**WHAT THE EXERCISE ASKS:** Copy out the rows below word for word, starting with the line that contains "Fricative (102, 275)" and ending with the line that contains "Velar (581, 34)", both included.

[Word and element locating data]

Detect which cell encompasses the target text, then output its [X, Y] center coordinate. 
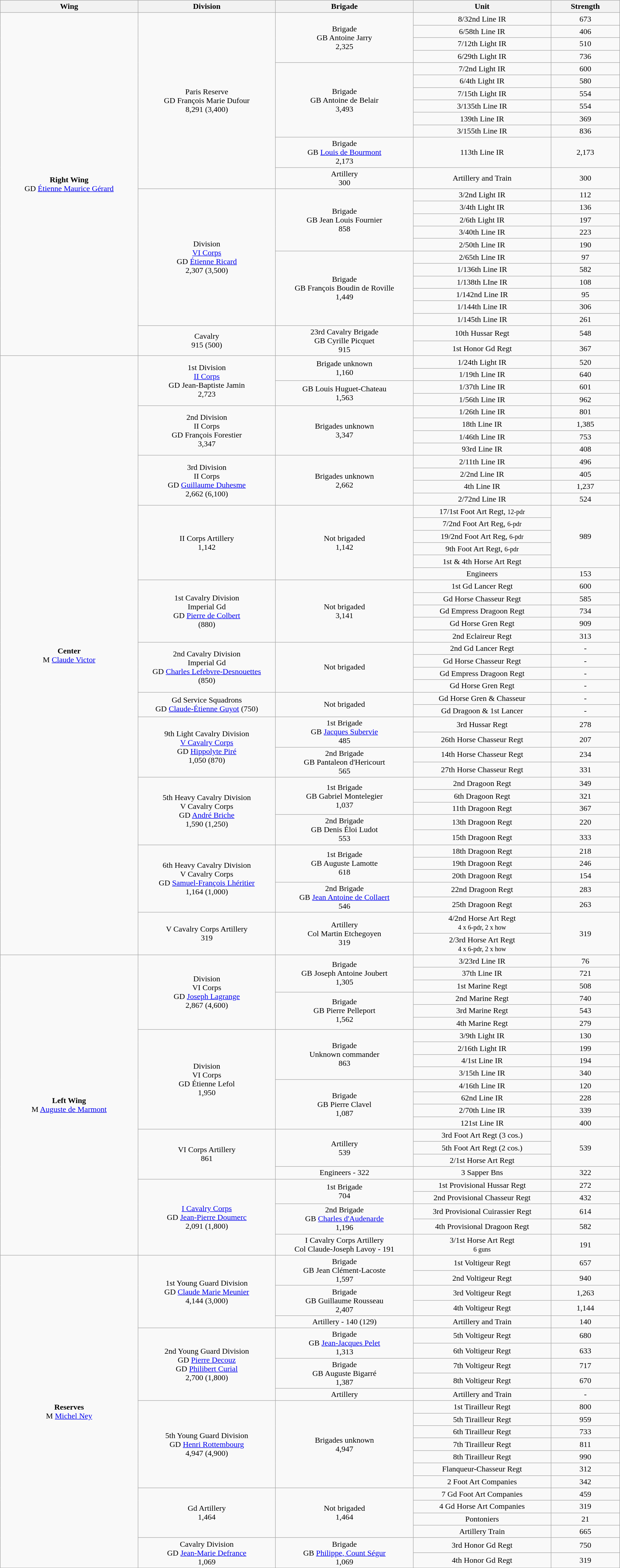
657 [585, 1262]
1st Brigade704 [345, 1191]
2/72nd Line IR [482, 499]
Paris ReserveGD François Marie Dufour8,291 (3,400) [207, 101]
112 [585, 195]
190 [585, 245]
3rd Foot Art Regt (3 cos.) [482, 1135]
1st Honor Gd Regt [482, 348]
940 [585, 1277]
BrigadeUnknown commander863 [345, 1054]
18th Line IR [482, 424]
220 [585, 821]
8th Tirailleur Regt [482, 1456]
2/2nd Line IR [482, 474]
408 [585, 449]
1,144 [585, 1307]
734 [585, 611]
322 [585, 1172]
4th Provisional Dragoon Regt [482, 1226]
ArtilleryCol Martin Etchegoyen319 [345, 933]
228 [585, 1097]
736 [585, 56]
3/1st Horse Art Regt6 guns [482, 1244]
5th Tirailleur Regt [482, 1419]
246 [585, 863]
BrigadeGB Philippe, Count Ségur1,069 [345, 1552]
Not brigaded3,141 [345, 611]
136 [585, 207]
17/1st Foot Art Regt, 12-pdr [482, 511]
2/1st Horse Art Regt [482, 1160]
223 [585, 232]
1,237 [585, 486]
ReservesM Michel Ney [69, 1411]
Gd Service SquadronsGD Claude-Étienne Guyot (750) [207, 704]
3 Sapper Bns [482, 1172]
4th Marine Regt [482, 1023]
543 [585, 1010]
580 [585, 81]
585 [585, 598]
321 [585, 795]
989 [585, 536]
3/23rd Line IR [482, 960]
7/2nd Light IR [482, 69]
1/46th Line IR [482, 437]
2/65th Line IR [482, 257]
6th Voltigeur Regt [482, 1350]
331 [585, 769]
BrigadeGB Guillaume Rousseau2,407 [345, 1300]
3/135th Line IR [482, 106]
19th Dragoon Regt [482, 863]
1st Tirailleur Regt [482, 1406]
601 [585, 387]
Not brigaded1,464 [345, 1512]
339 [585, 1110]
DivisionVI CorpsGD Étienne Ricard2,307 (3,500) [207, 257]
Unit [482, 7]
306 [585, 307]
3/40th Line IR [482, 232]
369 [585, 118]
1,385 [585, 424]
Engineers - 322 [345, 1172]
1st BrigadeGB Gabriel Montelegier1,037 [345, 795]
2/50th Line IR [482, 245]
4th Honor Gd Regt [482, 1559]
406 [585, 31]
Brigade [345, 7]
3rd Provisional Cuirassier Regt [482, 1211]
Cavalry DivisionGD Jean-Marie Defrance1,069 [207, 1552]
400 [585, 1122]
261 [585, 319]
6th Heavy Cavalry DivisionV Cavalry CorpsGD Samuel-François Lhéritier1,164 (1,000) [207, 878]
95 [585, 294]
BrigadeGB Louis de Bourmont2,173 [345, 152]
283 [585, 889]
97 [585, 257]
717 [585, 1365]
BrigadeGB Antoine Jarry2,325 [345, 38]
121st Line IR [482, 1122]
191 [585, 1244]
2/3rd Horse Art Regt4 x 6-pdr, 2 x how [482, 944]
2/6th Light IR [482, 220]
26th Horse Chasseur Regt [482, 739]
279 [585, 1023]
120 [585, 1085]
Not brigaded1,142 [345, 542]
753 [585, 437]
BrigadeGB Jean Louis Fournier858 [345, 220]
6/29th Light IR [482, 56]
1/142nd Line IR [482, 294]
Gd Dragoon & 1st Lancer [482, 710]
25th Dragoon Regt [482, 904]
2nd BrigadeGB Pantaleon d'Hericourt565 [345, 762]
Wing [69, 7]
Artillery300 [345, 178]
BrigadeGB François Boudin de Roville1,449 [345, 288]
4/16th Line IR [482, 1085]
108 [585, 282]
234 [585, 754]
3/15th Line IR [482, 1072]
263 [585, 904]
DivisionVI CorpsGD Étienne Lefol1,950 [207, 1078]
1st & 4th Horse Art Regt [482, 561]
139th Line IR [482, 118]
1st BrigadeGB Auguste Lamotte618 [345, 863]
BrigadeGB Jean Clément-Lacoste1,597 [345, 1269]
13th Dragoon Regt [482, 821]
539 [585, 1147]
10th Hussar Regt [482, 333]
1/37th Line IR [482, 387]
800 [585, 1406]
680 [585, 1335]
8th Voltigeur Regt [482, 1380]
7/12th Light IR [482, 44]
990 [585, 1456]
1st BrigadeGB Jacques Subervie485 [345, 732]
113th Line IR [482, 152]
14th Horse Chasseur Regt [482, 754]
2nd BrigadeGB Denis Éloi Ludot553 [345, 829]
6/58th Line IR [482, 31]
2nd BrigadeGB Jean Antoine de Collaert546 [345, 897]
Right WingGD Étienne Maurice Gérard [69, 184]
I Cavalry Corps ArtilleryCol Claude-Joseph Lavoy - 191 [345, 1244]
1,263 [585, 1292]
7/2nd Foot Art Reg, 6-pdr [482, 524]
3/155th Line IR [482, 131]
Brigades unknown4,947 [345, 1443]
19/2nd Foot Art Reg, 6-pdr [482, 536]
130 [585, 1035]
62nd Line IR [482, 1097]
Brigades unknown2,662 [345, 480]
405 [585, 474]
76 [585, 960]
496 [585, 461]
BrigadeGB Jean-Jacques Pelet1,313 [345, 1342]
1/24th Light IR [482, 362]
Artillery539 [345, 1147]
Engineers [482, 573]
Left WingM Auguste de Marmont [69, 1104]
37th Line IR [482, 973]
7th Tirailleur Regt [482, 1443]
3rd Voltigeur Regt [482, 1292]
1st DivisionII CorpsGD Jean-Baptiste Jamin2,723 [207, 380]
459 [585, 1493]
GB Louis Huguet-Chateau1,563 [345, 393]
18th Dragoon Regt [482, 851]
BrigadeGB Auguste Bigarré1,387 [345, 1372]
197 [585, 220]
Gd Artillery1,464 [207, 1512]
DivisionVI CorpsGD Joseph Lagrange2,867 (4,600) [207, 991]
4/2nd Horse Art Regt4 x 6-pdr, 2 x how [482, 922]
342 [585, 1481]
Cavalry915 (500) [207, 340]
801 [585, 412]
1/145th Line IR [482, 319]
349 [585, 783]
313 [585, 636]
6th Dragoon Regt [482, 795]
11th Dragoon Regt [482, 808]
3rd DivisionII CorpsGD Guillaume Duhesme2,662 (6,100) [207, 480]
6th Tirailleur Regt [482, 1431]
721 [585, 973]
22nd Dragoon Regt [482, 889]
1st Young Guard DivisionGD Claude Marie Meunier4,144 (3,000) [207, 1291]
508 [585, 985]
Brigade unknown1,160 [345, 368]
5th Young Guard DivisionGD Henri Rottembourg4,947 (4,900) [207, 1443]
3/2nd Light IR [482, 195]
665 [585, 1530]
Artillery [345, 1394]
5th Heavy Cavalry DivisionV Cavalry CorpsGD André Briche1,590 (1,250) [207, 810]
I Cavalry CorpsGD Jean-Pierre Doumerc2,091 (1,800) [207, 1216]
272 [585, 1184]
1/26th Line IR [482, 412]
614 [585, 1211]
II Corps Artillery1,142 [207, 542]
1st Cavalry DivisionImperial GdGD Pierre de Colbert(880) [207, 611]
2nd Young Guard DivisionGD Pierre DecouzGD Philibert Curial2,700 (1,800) [207, 1363]
9th Light Cavalry DivisionV Cavalry CorpsGD Hippolyte Piré1,050 (870) [207, 747]
750 [585, 1544]
2nd DivisionII CorpsGD François Forestier3,347 [207, 430]
5th Foot Art Regt (2 cos.) [482, 1147]
432 [585, 1197]
27th Horse Chasseur Regt [482, 769]
Pontoniers [482, 1518]
670 [585, 1380]
836 [585, 131]
2/70th Line IR [482, 1110]
340 [585, 1072]
20th Dragoon Regt [482, 875]
218 [585, 851]
520 [585, 362]
811 [585, 1443]
15th Dragoon Regt [482, 836]
2nd Provisional Chasseur Regt [482, 1197]
BrigadeGB Joseph Antoine Joubert1,305 [345, 973]
Flanqueur-Chasseur Regt [482, 1468]
959 [585, 1419]
Division [207, 7]
3rd Marine Regt [482, 1010]
1/56th Line IR [482, 399]
278 [585, 724]
312 [585, 1468]
154 [585, 875]
6/4th Light IR [482, 81]
Artillery Train [482, 1530]
733 [585, 1431]
140 [585, 1321]
3rd Hussar Regt [482, 724]
7 Gd Foot Art Companies [482, 1493]
1st Gd Lancer Regt [482, 586]
Brigades unknown3,347 [345, 430]
CenterM Claude Victor [69, 655]
2nd Cavalry DivisionImperial GdGD Charles Lefebvre-Desnouettes(850) [207, 667]
3/9th Light IR [482, 1035]
909 [585, 623]
548 [585, 333]
23rd Cavalry BrigadeGB Cyrille Picquet915 [345, 340]
673 [585, 19]
1st Provisional Hussar Regt [482, 1184]
962 [585, 399]
1/19th Line IR [482, 374]
9th Foot Art Regt, 6-pdr [482, 548]
1st Voltigeur Regt [482, 1262]
BrigadeGB Pierre Pelleport1,562 [345, 1010]
4th Line IR [482, 486]
93rd Line IR [482, 449]
2nd Gd Lancer Regt [482, 648]
2,173 [585, 152]
21 [585, 1518]
2/11th Line IR [482, 461]
Strength [585, 7]
2nd Eclaireur Regt [482, 636]
2/16th Light IR [482, 1047]
8/32nd Line IR [482, 19]
199 [585, 1047]
1st Marine Regt [482, 985]
3rd Honor Gd Regt [482, 1544]
1/136th Line IR [482, 269]
VI Corps Artillery861 [207, 1153]
2nd Marine Regt [482, 998]
153 [585, 573]
2nd Voltigeur Regt [482, 1277]
3/4th Light IR [482, 207]
194 [585, 1060]
4/1st Line IR [482, 1060]
BrigadeGB Antoine de Belair3,493 [345, 100]
7/15th Light IR [482, 94]
4 Gd Horse Art Companies [482, 1506]
633 [585, 1350]
1/144th Line IR [482, 307]
1/138th LIne IR [482, 282]
2nd Dragoon Regt [482, 783]
7th Voltigeur Regt [482, 1365]
Artillery - 140 (129) [345, 1321]
207 [585, 739]
640 [585, 374]
2 Foot Art Companies [482, 1481]
V Cavalry Corps Artillery319 [207, 933]
510 [585, 44]
333 [585, 836]
2nd BrigadeGB Charles d'Audenarde1,196 [345, 1218]
BrigadeGB Pierre Clavel1,087 [345, 1103]
524 [585, 499]
5th Voltigeur Regt [482, 1335]
4th Voltigeur Regt [482, 1307]
740 [585, 998]
300 [585, 178]
Gd Horse Gren & Chasseur [482, 698]
Provide the (x, y) coordinate of the cell's center where the given text is located.  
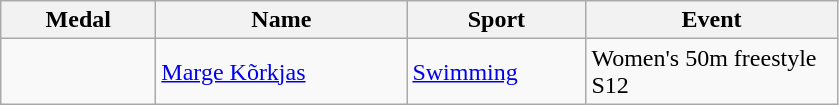
Medal (78, 20)
Swimming (496, 72)
Marge Kõrkjas (282, 72)
Name (282, 20)
Event (712, 20)
Sport (496, 20)
Women's 50m freestyle S12 (712, 72)
Search for the cell housing the specified text and yield its (X, Y) center coordinate. 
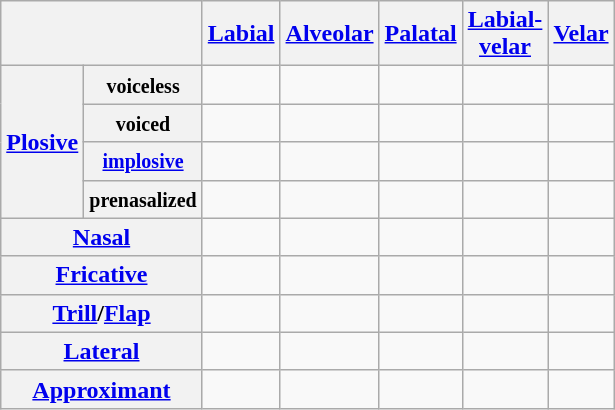
Fricative (102, 275)
Approximant (102, 389)
Trill/Flap (102, 313)
Lateral (102, 351)
Plosive (42, 142)
voiced (143, 123)
Palatal (420, 34)
Nasal (102, 237)
prenasalized (143, 199)
voiceless (143, 85)
Alveolar (330, 34)
Labial (241, 34)
Velar (581, 34)
implosive (143, 161)
Labial- velar (505, 34)
Extract the [x, y] coordinate from the center of the cell holding the provided text.  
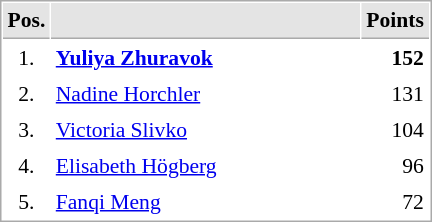
131 [396, 93]
Pos. [26, 21]
2. [26, 93]
96 [396, 165]
Elisabeth Högberg [206, 165]
Nadine Horchler [206, 93]
5. [26, 201]
Points [396, 21]
152 [396, 57]
4. [26, 165]
3. [26, 129]
Victoria Slivko [206, 129]
Yuliya Zhuravok [206, 57]
72 [396, 201]
1. [26, 57]
104 [396, 129]
Fanqi Meng [206, 201]
From the cell containing the given text, extract its center point as (x, y) coordinate. 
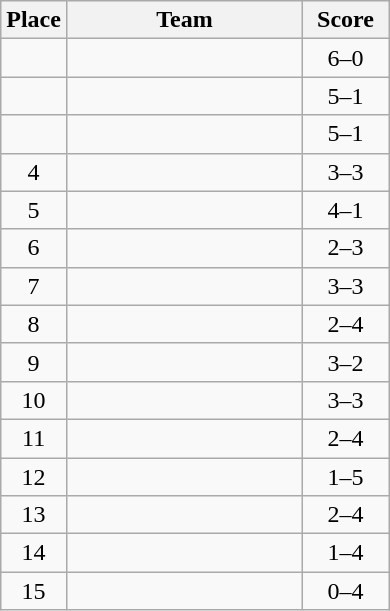
8 (34, 324)
1–5 (346, 477)
3–2 (346, 362)
Team (184, 20)
4–1 (346, 210)
13 (34, 515)
Place (34, 20)
9 (34, 362)
6–0 (346, 58)
15 (34, 591)
2–3 (346, 248)
Score (346, 20)
11 (34, 438)
7 (34, 286)
6 (34, 248)
4 (34, 172)
1–4 (346, 553)
12 (34, 477)
5 (34, 210)
0–4 (346, 591)
10 (34, 400)
14 (34, 553)
Locate the cell with the specified text and output its (X, Y) center coordinate. 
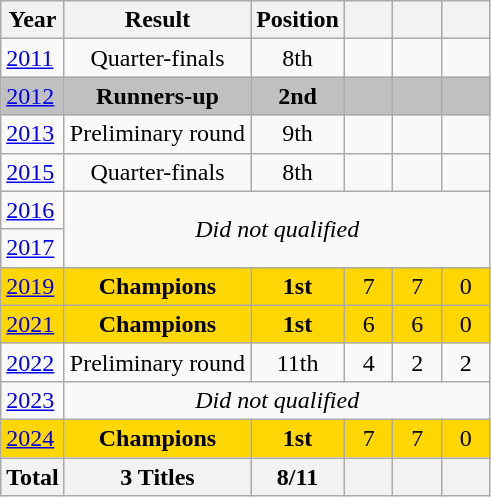
Result (157, 20)
9th (298, 134)
2012 (33, 96)
8/11 (298, 477)
2022 (33, 362)
2011 (33, 58)
2nd (298, 96)
2017 (33, 248)
2015 (33, 172)
11th (298, 362)
Year (33, 20)
4 (368, 362)
3 Titles (157, 477)
2013 (33, 134)
2024 (33, 438)
Position (298, 20)
Total (33, 477)
2019 (33, 286)
2023 (33, 400)
Runners-up (157, 96)
2021 (33, 324)
2016 (33, 210)
Identify which cell holds the provided text, then report its (x, y) central coordinate. 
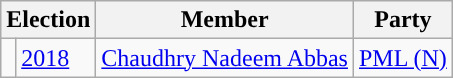
Election (48, 20)
Chaudhry Nadeem Abbas (225, 58)
2018 (56, 58)
Party (402, 20)
PML (N) (402, 58)
Member (225, 20)
Extract the (X, Y) coordinate from the center of the cell holding the provided text.  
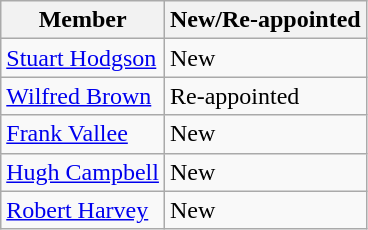
Stuart Hodgson (83, 58)
Member (83, 20)
New/Re-appointed (265, 20)
Hugh Campbell (83, 172)
Robert Harvey (83, 210)
Frank Vallee (83, 134)
Wilfred Brown (83, 96)
Re-appointed (265, 96)
Output the (x, y) coordinate of the center of the cell containing the given text.  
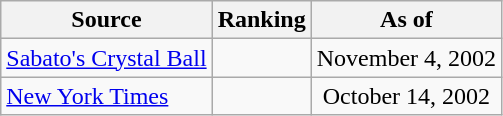
Sabato's Crystal Ball (106, 58)
As of (406, 20)
New York Times (106, 96)
Ranking (262, 20)
Source (106, 20)
November 4, 2002 (406, 58)
October 14, 2002 (406, 96)
Provide the [x, y] coordinate of the cell's center where the given text is located.  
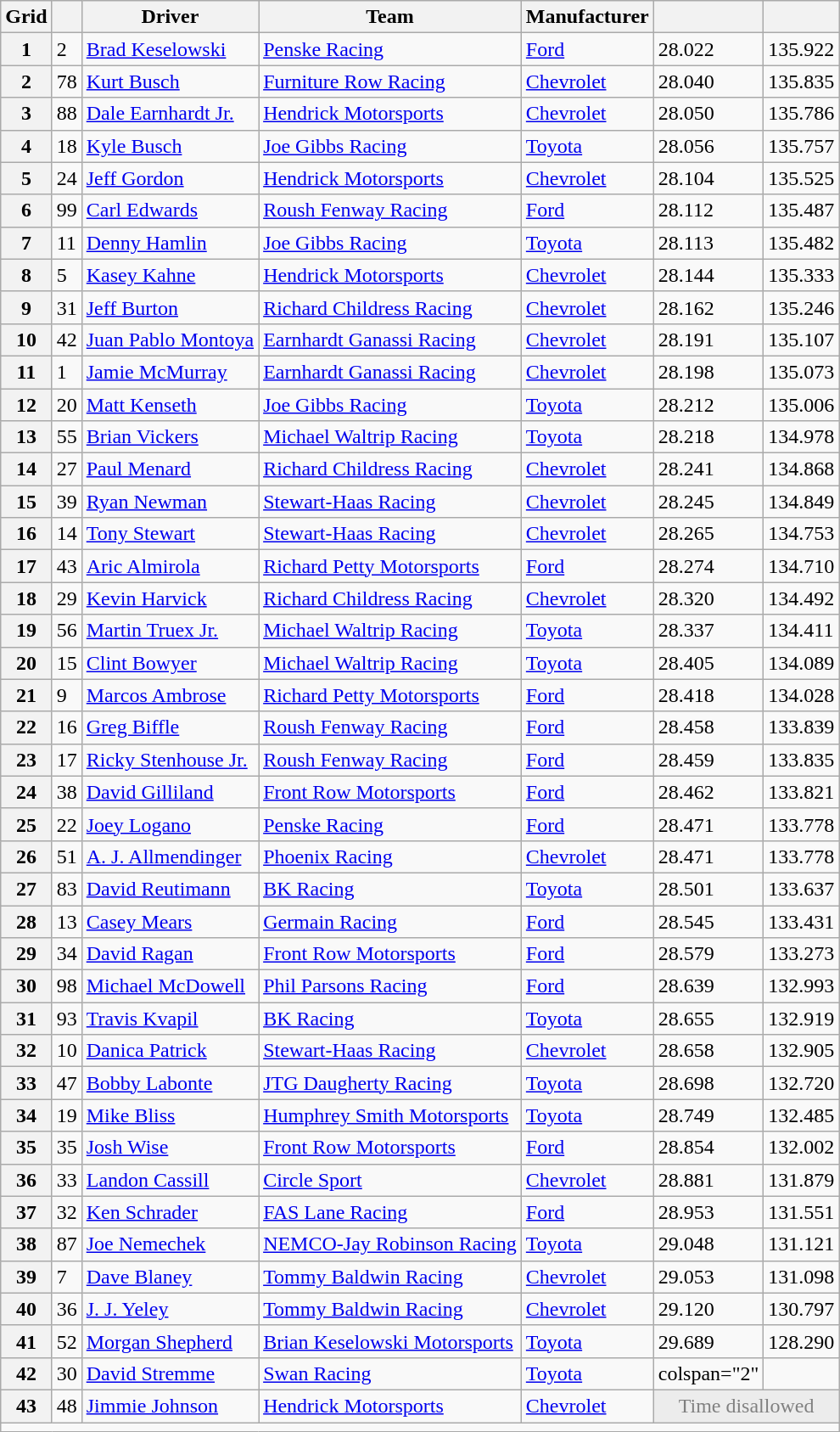
David Stremme [170, 1373]
28.245 [708, 501]
37 [26, 1212]
134.868 [801, 469]
Dave Blaney [170, 1276]
Driver [170, 17]
135.835 [801, 81]
28.459 [708, 759]
134.089 [801, 663]
Marcos Ambrose [170, 695]
134.849 [801, 501]
133.839 [801, 727]
JTG Daugherty Racing [390, 1083]
Swan Racing [390, 1373]
48 [66, 1405]
28.698 [708, 1083]
78 [66, 81]
135.487 [801, 210]
Ken Schrader [170, 1212]
132.993 [801, 986]
A. J. Allmendinger [170, 856]
29.689 [708, 1341]
135.922 [801, 49]
28.040 [708, 81]
FAS Lane Racing [390, 1212]
55 [66, 437]
28.658 [708, 1050]
134.411 [801, 630]
Matt Kenseth [170, 405]
Josh Wise [170, 1147]
131.551 [801, 1212]
David Ragan [170, 954]
Paul Menard [170, 469]
98 [66, 986]
colspan="2" [708, 1373]
Furniture Row Racing [390, 81]
Jeff Gordon [170, 178]
Aric Almirola [170, 566]
28.337 [708, 630]
28.218 [708, 437]
Germain Racing [390, 921]
28.022 [708, 49]
Brian Keselowski Motorsports [390, 1341]
83 [66, 888]
134.710 [801, 566]
Circle Sport [390, 1179]
25 [26, 824]
134.753 [801, 534]
99 [66, 210]
134.492 [801, 598]
28.274 [708, 566]
Casey Mears [170, 921]
28.241 [708, 469]
Clint Bowyer [170, 663]
28.881 [708, 1179]
28.639 [708, 986]
David Gilliland [170, 792]
29.048 [708, 1244]
Travis Kvapil [170, 1018]
Brad Keselowski [170, 49]
6 [26, 210]
28.545 [708, 921]
134.978 [801, 437]
Juan Pablo Montoya [170, 339]
133.637 [801, 888]
28.104 [708, 178]
135.246 [801, 307]
29.053 [708, 1276]
28.144 [708, 275]
David Reutimann [170, 888]
Team [390, 17]
28.212 [708, 405]
Michael McDowell [170, 986]
131.098 [801, 1276]
Kurt Busch [170, 81]
135.482 [801, 243]
131.121 [801, 1244]
56 [66, 630]
51 [66, 856]
Humphrey Smith Motorsports [390, 1115]
28.501 [708, 888]
28.854 [708, 1147]
Joe Nemechek [170, 1244]
Time disallowed [747, 1405]
135.073 [801, 372]
133.821 [801, 792]
Kevin Harvick [170, 598]
Grid [26, 17]
28.112 [708, 210]
28.113 [708, 243]
132.905 [801, 1050]
Greg Biffle [170, 727]
132.720 [801, 1083]
Morgan Shepherd [170, 1341]
Danica Patrick [170, 1050]
130.797 [801, 1308]
Phoenix Racing [390, 856]
135.525 [801, 178]
Ryan Newman [170, 501]
132.919 [801, 1018]
28.749 [708, 1115]
4 [26, 146]
23 [26, 759]
Jeff Burton [170, 307]
28.579 [708, 954]
Tony Stewart [170, 534]
133.835 [801, 759]
52 [66, 1341]
87 [66, 1244]
28.056 [708, 146]
Denny Hamlin [170, 243]
Martin Truex Jr. [170, 630]
Jamie McMurray [170, 372]
Kasey Kahne [170, 275]
28.191 [708, 339]
J. J. Yeley [170, 1308]
Manufacturer [587, 17]
133.273 [801, 954]
28.953 [708, 1212]
Phil Parsons Racing [390, 986]
28.265 [708, 534]
28.162 [708, 307]
Jimmie Johnson [170, 1405]
28.320 [708, 598]
3 [26, 114]
135.786 [801, 114]
12 [26, 405]
88 [66, 114]
28.418 [708, 695]
Dale Earnhardt Jr. [170, 114]
135.757 [801, 146]
132.002 [801, 1147]
128.290 [801, 1341]
133.431 [801, 921]
28.458 [708, 727]
135.006 [801, 405]
28.405 [708, 663]
40 [26, 1308]
Joey Logano [170, 824]
47 [66, 1083]
Carl Edwards [170, 210]
NEMCO-Jay Robinson Racing [390, 1244]
135.107 [801, 339]
28 [26, 921]
131.879 [801, 1179]
Kyle Busch [170, 146]
26 [26, 856]
135.333 [801, 275]
132.485 [801, 1115]
29.120 [708, 1308]
41 [26, 1341]
93 [66, 1018]
28.050 [708, 114]
8 [26, 275]
Mike Bliss [170, 1115]
134.028 [801, 695]
21 [26, 695]
28.198 [708, 372]
Landon Cassill [170, 1179]
28.462 [708, 792]
Ricky Stenhouse Jr. [170, 759]
Brian Vickers [170, 437]
Bobby Labonte [170, 1083]
28.655 [708, 1018]
Extract the (X, Y) coordinate from the center of the cell holding the provided text.  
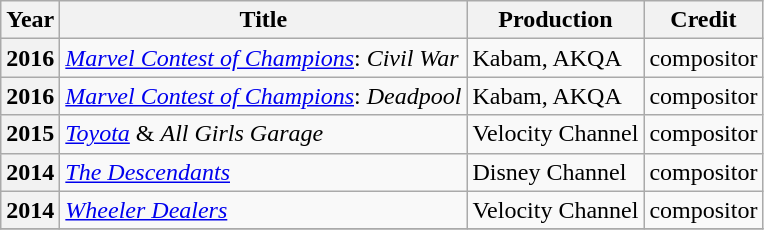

**RESPONSE TO THIS EXERCISE:**
Fricative (102, 275)
Approximant (102, 389)
Trill/Flap (102, 313)
Lateral (102, 351)
Plosive (42, 142)
voiced (143, 123)
Palatal (420, 34)
Nasal (102, 237)
prenasalized (143, 199)
voiceless (143, 85)
Alveolar (330, 34)
Labial (241, 34)
Velar (581, 34)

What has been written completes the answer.